Work required -
Take from the data every line in which the word "royal" is found.

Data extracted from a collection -
● ● ● ● ●

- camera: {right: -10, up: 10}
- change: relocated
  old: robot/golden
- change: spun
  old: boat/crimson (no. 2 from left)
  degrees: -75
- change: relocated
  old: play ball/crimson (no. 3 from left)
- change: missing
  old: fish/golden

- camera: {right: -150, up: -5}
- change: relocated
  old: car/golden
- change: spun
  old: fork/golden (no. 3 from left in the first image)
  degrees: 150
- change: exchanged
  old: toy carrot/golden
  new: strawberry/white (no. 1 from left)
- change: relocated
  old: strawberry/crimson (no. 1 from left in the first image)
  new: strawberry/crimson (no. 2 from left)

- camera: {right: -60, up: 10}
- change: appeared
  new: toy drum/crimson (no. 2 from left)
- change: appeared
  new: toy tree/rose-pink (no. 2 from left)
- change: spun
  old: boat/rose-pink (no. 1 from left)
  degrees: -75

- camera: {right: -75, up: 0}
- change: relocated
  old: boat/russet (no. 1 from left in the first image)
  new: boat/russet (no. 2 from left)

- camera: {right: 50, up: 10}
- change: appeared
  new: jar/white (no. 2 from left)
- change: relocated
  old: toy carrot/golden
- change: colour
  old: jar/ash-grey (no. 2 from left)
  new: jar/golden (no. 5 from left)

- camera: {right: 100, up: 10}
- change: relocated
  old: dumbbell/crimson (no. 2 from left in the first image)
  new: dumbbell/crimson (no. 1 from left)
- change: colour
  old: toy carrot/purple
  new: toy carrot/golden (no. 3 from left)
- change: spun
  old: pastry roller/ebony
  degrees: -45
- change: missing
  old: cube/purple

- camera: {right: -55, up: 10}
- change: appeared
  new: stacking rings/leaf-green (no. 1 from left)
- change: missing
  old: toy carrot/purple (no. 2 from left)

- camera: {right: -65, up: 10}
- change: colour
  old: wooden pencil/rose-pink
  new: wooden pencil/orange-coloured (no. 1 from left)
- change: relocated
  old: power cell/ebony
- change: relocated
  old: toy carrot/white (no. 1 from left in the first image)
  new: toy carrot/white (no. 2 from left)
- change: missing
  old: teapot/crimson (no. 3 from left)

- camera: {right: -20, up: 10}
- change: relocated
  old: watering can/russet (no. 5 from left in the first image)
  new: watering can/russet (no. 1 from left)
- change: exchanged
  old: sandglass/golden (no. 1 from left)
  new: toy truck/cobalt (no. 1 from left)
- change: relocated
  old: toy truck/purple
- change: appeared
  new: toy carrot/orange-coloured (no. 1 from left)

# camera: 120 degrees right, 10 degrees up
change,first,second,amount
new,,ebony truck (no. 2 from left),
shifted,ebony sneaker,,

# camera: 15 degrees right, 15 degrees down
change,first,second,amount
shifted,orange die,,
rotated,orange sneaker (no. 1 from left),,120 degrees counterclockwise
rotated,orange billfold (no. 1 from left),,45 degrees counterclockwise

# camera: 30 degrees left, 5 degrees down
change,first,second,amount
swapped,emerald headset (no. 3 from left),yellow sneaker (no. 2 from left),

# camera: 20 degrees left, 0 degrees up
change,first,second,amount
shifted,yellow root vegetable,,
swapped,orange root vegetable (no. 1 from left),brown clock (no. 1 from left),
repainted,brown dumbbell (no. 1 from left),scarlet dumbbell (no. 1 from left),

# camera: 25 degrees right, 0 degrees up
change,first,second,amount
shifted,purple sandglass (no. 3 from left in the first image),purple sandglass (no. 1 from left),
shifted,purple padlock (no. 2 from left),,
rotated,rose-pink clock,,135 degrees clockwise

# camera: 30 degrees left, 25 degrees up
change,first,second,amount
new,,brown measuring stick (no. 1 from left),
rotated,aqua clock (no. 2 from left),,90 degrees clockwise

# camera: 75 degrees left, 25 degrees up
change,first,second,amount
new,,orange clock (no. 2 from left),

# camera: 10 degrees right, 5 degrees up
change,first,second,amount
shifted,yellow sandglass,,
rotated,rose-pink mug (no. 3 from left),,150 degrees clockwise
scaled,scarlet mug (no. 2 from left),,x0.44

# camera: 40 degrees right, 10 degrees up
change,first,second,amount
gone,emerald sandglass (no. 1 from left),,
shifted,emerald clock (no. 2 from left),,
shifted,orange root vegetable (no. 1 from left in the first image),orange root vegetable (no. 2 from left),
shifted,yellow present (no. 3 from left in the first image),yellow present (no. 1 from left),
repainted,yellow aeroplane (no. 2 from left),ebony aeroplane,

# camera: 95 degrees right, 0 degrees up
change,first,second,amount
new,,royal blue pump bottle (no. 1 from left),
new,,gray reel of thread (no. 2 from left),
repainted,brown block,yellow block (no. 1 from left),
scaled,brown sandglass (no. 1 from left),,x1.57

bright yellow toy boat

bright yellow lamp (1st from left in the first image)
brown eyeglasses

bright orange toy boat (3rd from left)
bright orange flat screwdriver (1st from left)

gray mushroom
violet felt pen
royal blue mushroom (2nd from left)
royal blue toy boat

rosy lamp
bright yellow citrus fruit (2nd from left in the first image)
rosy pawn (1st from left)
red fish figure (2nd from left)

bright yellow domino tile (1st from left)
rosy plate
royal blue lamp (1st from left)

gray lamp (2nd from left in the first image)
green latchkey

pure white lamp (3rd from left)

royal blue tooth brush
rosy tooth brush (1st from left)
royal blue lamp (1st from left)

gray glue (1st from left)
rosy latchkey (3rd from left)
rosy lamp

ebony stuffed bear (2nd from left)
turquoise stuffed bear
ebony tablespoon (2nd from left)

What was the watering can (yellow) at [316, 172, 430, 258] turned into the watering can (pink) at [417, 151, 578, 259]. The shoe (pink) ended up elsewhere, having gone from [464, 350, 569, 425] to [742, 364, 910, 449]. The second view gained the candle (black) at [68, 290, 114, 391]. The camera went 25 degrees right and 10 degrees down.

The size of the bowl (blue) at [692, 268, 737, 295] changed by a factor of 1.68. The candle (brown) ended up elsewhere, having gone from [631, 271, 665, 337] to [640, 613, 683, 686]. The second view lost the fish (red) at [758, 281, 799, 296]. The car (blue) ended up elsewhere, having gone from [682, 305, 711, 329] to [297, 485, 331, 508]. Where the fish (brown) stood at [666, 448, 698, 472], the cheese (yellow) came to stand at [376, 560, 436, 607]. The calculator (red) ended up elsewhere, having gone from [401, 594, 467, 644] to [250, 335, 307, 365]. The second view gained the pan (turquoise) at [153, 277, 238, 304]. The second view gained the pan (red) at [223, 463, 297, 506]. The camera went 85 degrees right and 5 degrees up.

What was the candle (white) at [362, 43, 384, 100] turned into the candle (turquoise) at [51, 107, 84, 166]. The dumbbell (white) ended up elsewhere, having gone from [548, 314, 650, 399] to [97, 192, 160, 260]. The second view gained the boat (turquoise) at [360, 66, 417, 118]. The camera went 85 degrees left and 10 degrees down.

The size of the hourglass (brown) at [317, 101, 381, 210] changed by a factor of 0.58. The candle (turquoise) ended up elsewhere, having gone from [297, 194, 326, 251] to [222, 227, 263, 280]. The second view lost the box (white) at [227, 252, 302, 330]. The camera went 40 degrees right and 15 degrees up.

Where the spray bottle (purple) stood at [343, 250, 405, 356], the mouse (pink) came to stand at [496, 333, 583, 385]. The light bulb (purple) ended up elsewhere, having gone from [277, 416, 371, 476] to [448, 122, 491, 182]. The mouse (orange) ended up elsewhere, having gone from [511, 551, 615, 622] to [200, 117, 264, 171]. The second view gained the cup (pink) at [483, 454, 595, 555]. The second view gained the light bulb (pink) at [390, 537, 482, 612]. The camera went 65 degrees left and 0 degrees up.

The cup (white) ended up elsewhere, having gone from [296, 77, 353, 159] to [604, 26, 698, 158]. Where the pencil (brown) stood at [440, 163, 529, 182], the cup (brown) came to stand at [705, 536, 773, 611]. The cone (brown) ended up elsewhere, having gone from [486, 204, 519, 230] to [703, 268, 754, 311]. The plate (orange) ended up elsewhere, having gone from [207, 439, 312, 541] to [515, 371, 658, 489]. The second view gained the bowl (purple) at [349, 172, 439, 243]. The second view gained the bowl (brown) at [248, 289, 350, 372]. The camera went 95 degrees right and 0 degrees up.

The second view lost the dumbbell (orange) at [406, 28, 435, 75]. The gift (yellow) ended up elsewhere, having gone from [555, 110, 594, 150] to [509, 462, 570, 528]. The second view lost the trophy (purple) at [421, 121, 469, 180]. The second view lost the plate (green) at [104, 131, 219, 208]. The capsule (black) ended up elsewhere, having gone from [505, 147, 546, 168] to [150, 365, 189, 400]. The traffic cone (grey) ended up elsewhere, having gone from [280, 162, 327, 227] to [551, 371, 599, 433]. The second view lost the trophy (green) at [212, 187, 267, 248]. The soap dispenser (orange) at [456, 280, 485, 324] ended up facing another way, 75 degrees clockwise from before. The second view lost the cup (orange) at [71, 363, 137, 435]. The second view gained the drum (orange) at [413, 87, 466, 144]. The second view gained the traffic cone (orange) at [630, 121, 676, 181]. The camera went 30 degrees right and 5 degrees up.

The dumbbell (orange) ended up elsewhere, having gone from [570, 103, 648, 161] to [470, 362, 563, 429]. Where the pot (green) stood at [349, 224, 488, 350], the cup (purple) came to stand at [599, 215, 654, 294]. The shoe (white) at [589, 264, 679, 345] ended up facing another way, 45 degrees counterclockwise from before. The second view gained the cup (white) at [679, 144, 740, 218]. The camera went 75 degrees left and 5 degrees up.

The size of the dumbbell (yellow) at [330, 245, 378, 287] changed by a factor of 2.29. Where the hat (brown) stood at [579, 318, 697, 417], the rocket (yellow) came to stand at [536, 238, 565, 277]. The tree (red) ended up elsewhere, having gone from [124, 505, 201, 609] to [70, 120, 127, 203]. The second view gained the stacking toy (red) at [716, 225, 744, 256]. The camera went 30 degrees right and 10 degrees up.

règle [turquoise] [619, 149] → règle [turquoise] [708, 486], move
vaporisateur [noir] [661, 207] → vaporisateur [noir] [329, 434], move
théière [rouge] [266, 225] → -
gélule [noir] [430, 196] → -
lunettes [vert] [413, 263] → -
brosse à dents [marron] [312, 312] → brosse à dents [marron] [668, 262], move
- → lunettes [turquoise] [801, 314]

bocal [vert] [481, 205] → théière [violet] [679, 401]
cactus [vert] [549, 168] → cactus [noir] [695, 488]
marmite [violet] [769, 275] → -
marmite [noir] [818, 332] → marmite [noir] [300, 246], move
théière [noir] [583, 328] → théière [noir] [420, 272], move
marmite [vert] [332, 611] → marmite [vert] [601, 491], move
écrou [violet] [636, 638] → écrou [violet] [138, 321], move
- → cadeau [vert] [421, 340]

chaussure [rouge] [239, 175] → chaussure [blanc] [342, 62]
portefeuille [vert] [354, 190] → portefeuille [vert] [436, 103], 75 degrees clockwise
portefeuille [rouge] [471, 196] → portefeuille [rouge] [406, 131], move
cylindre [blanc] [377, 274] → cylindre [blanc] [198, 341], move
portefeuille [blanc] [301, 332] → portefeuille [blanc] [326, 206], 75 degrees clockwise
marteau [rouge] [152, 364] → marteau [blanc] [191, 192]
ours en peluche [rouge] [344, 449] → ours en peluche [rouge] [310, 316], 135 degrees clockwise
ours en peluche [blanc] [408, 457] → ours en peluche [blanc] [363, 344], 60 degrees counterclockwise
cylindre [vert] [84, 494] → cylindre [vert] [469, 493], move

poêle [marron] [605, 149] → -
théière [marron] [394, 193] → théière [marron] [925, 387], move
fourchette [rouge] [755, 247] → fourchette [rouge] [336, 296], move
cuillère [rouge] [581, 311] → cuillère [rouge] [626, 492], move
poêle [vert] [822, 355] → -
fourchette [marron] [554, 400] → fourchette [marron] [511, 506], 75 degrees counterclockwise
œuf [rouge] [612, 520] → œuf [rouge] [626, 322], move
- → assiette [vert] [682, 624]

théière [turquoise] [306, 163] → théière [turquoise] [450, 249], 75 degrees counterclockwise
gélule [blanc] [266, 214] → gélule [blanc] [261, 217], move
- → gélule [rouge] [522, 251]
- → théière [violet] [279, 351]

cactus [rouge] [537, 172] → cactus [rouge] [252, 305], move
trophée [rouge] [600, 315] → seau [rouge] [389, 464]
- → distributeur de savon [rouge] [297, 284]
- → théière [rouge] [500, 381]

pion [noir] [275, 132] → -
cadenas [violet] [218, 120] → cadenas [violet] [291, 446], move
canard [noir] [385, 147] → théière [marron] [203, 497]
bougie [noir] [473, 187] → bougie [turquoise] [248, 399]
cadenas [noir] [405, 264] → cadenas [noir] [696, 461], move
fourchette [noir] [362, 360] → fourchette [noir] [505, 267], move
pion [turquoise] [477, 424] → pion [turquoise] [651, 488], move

● ● ● ● ●

Answer to this problem -
new,,royal blue pump bottle (no. 1 from left),
royal blue mushroom (2nd from left)
royal blue toy boat
royal blue lamp (1st from left)
royal blue tooth brush
royal blue lamp (1st from left)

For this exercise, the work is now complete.